EXERCISE: Count up the lines in the listing below that hold "grey", and answer with the total alone.

SUPPLIED DATA:
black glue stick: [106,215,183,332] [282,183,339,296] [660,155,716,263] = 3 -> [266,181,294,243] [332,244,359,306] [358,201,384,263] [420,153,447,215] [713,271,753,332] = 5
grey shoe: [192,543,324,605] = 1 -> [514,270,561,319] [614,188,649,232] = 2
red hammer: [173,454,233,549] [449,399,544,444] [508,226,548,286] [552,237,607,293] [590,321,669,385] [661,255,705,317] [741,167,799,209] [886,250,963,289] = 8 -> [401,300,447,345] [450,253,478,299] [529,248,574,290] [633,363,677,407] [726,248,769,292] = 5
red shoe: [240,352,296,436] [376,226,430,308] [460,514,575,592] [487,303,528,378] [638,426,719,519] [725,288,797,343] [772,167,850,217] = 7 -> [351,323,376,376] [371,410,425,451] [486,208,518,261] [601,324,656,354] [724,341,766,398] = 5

---

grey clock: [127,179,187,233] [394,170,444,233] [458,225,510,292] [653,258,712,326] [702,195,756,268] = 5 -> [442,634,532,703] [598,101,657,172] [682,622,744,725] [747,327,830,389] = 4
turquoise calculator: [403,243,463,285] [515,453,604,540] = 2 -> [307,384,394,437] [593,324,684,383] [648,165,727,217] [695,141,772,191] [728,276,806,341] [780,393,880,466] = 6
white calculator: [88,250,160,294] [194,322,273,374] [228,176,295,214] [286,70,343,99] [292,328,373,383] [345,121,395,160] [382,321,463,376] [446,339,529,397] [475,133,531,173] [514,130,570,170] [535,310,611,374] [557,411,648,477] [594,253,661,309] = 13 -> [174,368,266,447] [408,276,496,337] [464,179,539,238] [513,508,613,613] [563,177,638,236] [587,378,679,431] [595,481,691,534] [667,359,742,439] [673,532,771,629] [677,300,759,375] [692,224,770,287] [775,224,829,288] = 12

WRITTEN REPLY: 2